• Records for the task:
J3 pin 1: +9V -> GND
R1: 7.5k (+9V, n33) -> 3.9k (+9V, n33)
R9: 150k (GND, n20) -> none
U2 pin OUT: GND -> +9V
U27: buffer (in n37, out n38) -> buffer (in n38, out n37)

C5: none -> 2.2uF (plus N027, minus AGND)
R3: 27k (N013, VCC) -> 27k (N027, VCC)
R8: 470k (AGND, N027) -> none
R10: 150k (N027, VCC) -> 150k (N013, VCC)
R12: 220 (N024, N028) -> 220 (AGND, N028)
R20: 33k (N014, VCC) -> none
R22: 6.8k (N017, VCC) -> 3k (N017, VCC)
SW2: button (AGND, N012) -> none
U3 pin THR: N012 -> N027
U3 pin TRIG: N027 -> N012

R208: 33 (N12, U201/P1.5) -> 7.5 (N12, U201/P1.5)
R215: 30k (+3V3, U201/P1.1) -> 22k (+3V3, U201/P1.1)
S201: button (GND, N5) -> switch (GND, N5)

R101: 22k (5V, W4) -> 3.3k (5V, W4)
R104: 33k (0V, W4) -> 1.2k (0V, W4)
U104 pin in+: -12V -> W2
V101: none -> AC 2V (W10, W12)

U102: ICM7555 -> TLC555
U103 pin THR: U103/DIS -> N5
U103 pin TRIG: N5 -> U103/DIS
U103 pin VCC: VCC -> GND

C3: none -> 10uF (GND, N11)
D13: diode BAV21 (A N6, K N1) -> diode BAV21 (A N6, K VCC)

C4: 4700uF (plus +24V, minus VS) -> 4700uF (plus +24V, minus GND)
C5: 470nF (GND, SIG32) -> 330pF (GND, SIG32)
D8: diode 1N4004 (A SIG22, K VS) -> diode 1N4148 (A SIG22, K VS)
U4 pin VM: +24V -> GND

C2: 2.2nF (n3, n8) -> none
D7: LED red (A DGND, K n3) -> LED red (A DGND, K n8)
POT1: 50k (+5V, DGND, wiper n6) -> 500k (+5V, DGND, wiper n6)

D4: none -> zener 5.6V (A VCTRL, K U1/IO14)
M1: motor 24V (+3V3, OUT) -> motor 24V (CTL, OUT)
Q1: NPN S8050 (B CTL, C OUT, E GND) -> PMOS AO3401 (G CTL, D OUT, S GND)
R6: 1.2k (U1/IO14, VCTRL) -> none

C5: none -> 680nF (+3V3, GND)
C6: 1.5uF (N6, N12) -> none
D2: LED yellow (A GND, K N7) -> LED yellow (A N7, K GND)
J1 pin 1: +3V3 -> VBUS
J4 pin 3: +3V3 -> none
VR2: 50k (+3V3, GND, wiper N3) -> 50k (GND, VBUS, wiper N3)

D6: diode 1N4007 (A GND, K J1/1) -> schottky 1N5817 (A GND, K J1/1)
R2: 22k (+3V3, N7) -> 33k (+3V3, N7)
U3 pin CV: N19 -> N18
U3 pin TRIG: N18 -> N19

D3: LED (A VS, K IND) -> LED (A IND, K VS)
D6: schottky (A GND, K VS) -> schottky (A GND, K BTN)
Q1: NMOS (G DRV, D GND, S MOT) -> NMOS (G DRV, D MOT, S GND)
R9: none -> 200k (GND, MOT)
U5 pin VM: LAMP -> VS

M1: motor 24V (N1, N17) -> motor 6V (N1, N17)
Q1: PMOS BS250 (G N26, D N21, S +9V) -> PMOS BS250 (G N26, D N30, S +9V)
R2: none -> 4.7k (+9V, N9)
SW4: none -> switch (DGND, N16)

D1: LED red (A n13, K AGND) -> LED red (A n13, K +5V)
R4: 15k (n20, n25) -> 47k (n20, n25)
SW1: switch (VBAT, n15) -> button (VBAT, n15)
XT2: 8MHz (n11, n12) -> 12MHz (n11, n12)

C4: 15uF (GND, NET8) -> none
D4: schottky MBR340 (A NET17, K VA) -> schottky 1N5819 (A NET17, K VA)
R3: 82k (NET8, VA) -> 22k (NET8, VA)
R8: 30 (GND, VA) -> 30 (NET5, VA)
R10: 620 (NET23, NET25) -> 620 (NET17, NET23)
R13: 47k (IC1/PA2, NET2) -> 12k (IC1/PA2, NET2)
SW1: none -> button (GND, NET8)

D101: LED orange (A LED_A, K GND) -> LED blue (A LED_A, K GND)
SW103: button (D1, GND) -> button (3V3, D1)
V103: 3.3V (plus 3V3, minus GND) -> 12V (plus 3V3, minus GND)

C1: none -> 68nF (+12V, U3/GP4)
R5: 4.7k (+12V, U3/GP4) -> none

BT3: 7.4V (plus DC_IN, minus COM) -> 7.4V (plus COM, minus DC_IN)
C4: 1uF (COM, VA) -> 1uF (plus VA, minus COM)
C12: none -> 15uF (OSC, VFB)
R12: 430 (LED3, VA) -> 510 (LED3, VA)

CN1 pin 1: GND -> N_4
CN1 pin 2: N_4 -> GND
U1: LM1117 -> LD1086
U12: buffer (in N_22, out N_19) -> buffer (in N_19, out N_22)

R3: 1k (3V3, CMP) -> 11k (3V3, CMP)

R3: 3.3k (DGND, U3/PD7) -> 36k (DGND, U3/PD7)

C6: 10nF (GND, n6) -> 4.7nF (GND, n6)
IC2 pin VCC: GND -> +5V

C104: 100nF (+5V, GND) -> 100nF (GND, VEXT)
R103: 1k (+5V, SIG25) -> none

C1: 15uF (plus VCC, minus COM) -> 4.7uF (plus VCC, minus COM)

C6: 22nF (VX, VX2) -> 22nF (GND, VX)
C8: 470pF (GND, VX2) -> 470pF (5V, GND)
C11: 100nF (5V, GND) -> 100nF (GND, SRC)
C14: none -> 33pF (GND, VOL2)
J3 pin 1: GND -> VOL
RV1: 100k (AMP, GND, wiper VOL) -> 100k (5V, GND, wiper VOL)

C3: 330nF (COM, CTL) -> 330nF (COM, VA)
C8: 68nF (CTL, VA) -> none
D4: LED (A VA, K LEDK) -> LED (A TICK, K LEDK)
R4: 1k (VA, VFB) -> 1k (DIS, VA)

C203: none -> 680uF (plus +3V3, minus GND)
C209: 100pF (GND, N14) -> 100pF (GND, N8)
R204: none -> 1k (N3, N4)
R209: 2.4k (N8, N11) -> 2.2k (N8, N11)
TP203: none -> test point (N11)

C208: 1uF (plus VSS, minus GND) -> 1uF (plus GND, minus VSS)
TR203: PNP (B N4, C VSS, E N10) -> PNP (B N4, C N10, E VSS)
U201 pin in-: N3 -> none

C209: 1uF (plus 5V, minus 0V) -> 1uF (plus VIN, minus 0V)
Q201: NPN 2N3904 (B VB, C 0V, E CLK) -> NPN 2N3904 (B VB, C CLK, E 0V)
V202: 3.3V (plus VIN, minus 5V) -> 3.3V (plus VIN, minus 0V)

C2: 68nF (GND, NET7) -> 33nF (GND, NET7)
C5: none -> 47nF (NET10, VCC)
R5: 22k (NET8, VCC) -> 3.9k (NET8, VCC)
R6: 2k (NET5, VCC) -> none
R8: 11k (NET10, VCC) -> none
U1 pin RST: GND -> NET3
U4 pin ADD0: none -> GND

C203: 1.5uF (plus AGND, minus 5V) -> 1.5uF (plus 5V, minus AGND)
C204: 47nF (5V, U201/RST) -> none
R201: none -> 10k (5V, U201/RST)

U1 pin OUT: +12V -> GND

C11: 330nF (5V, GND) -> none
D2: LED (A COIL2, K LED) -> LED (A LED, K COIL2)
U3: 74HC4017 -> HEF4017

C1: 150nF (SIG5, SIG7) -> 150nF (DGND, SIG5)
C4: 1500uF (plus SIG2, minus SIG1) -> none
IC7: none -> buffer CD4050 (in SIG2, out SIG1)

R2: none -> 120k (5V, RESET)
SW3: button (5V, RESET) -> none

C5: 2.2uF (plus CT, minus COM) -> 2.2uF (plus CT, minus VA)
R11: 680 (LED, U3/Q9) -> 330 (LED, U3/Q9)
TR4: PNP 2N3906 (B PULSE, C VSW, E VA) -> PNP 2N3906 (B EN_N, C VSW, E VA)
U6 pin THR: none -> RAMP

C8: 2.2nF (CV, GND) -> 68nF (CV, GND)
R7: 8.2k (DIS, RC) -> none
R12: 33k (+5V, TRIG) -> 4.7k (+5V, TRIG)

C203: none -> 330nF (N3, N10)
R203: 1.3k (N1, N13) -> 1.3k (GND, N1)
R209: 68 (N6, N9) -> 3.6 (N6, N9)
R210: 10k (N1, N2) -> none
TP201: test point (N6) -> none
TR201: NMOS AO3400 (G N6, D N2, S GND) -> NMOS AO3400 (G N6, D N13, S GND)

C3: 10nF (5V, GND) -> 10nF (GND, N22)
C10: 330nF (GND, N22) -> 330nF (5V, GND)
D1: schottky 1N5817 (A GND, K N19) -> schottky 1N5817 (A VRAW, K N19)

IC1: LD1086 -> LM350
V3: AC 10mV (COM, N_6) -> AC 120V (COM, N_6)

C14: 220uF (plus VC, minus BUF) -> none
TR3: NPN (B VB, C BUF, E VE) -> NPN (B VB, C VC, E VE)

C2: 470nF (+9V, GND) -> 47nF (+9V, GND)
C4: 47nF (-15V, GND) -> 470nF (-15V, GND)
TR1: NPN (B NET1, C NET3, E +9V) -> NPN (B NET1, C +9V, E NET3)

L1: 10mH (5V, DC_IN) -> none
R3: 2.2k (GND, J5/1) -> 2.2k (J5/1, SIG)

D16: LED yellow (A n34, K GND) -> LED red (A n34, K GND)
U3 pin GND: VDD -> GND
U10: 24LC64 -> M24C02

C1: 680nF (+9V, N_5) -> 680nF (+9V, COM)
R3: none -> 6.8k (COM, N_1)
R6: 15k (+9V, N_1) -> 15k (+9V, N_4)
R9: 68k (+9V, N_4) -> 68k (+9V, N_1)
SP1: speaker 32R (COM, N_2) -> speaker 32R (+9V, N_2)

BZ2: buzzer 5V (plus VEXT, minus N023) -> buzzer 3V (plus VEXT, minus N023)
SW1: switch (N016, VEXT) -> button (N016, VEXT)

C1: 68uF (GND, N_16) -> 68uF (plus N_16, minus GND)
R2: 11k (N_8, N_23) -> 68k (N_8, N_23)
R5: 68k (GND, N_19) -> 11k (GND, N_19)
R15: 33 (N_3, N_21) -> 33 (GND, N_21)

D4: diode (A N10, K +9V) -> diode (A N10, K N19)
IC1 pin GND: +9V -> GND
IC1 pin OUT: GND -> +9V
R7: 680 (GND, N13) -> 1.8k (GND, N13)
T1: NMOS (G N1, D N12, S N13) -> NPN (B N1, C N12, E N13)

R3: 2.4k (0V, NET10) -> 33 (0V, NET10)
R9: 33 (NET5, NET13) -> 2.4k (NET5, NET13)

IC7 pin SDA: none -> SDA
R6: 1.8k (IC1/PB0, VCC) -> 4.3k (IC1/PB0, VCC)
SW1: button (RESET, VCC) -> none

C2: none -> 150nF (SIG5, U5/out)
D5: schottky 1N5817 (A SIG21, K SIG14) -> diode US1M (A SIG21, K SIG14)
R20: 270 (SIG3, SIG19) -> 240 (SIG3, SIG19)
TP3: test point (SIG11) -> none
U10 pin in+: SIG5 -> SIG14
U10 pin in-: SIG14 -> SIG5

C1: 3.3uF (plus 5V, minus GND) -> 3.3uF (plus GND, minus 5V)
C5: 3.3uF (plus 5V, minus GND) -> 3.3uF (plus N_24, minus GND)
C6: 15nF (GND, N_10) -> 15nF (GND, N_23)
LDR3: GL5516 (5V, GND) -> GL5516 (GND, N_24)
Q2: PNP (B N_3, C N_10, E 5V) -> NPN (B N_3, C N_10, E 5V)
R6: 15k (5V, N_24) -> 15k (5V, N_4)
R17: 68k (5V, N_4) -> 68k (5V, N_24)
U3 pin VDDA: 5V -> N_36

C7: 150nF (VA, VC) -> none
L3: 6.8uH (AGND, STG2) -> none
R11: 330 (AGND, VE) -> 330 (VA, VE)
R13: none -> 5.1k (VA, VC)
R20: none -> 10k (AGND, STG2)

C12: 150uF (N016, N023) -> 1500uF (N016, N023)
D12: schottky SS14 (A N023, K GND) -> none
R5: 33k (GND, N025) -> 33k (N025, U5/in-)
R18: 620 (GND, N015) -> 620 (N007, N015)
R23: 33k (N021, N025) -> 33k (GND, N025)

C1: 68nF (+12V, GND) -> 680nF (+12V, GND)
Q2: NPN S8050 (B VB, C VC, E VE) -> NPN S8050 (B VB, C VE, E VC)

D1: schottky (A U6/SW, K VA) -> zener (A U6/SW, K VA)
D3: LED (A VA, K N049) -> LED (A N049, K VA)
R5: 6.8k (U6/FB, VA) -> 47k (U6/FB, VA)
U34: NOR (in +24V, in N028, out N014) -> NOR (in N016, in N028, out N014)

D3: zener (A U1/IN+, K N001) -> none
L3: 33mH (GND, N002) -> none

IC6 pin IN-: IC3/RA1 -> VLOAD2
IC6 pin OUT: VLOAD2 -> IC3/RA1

• Exercise description:
Using the entries above, output exactly the lines between the line holding "R8: 470k (AGND, N027) -> none" and the line holding "D13: diode BAV21", end lines included, and nothing more.

• Problem solution:
R8: 470k (AGND, N027) -> none
R10: 150k (N027, VCC) -> 150k (N013, VCC)
R12: 220 (N024, N028) -> 220 (AGND, N028)
R20: 33k (N014, VCC) -> none
R22: 6.8k (N017, VCC) -> 3k (N017, VCC)
SW2: button (AGND, N012) -> none
U3 pin THR: N012 -> N027
U3 pin TRIG: N027 -> N012

R208: 33 (N12, U201/P1.5) -> 7.5 (N12, U201/P1.5)
R215: 30k (+3V3, U201/P1.1) -> 22k (+3V3, U201/P1.1)
S201: button (GND, N5) -> switch (GND, N5)

R101: 22k (5V, W4) -> 3.3k (5V, W4)
R104: 33k (0V, W4) -> 1.2k (0V, W4)
U104 pin in+: -12V -> W2
V101: none -> AC 2V (W10, W12)

U102: ICM7555 -> TLC555
U103 pin THR: U103/DIS -> N5
U103 pin TRIG: N5 -> U103/DIS
U103 pin VCC: VCC -> GND

C3: none -> 10uF (GND, N11)
D13: diode BAV21 (A N6, K N1) -> diode BAV21 (A N6, K VCC)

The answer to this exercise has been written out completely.